• [DATA]:

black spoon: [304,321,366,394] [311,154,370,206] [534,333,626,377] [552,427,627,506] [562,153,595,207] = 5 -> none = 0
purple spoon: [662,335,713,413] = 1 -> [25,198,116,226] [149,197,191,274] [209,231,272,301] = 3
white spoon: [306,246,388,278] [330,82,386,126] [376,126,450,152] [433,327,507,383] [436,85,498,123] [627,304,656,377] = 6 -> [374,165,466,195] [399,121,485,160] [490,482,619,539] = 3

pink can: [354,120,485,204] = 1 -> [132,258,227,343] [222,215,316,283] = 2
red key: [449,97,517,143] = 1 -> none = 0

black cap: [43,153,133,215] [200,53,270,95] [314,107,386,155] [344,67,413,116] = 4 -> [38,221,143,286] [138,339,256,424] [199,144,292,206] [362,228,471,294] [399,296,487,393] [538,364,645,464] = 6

• [ASSIGNMENT]: Where the string "none" appears in a line of the entries above, return that line.

• [RESULT OF THIS TASK]:
black spoon: [304,321,366,394] [311,154,370,206] [534,333,626,377] [552,427,627,506] [562,153,595,207] = 5 -> none = 0
red key: [449,97,517,143] = 1 -> none = 0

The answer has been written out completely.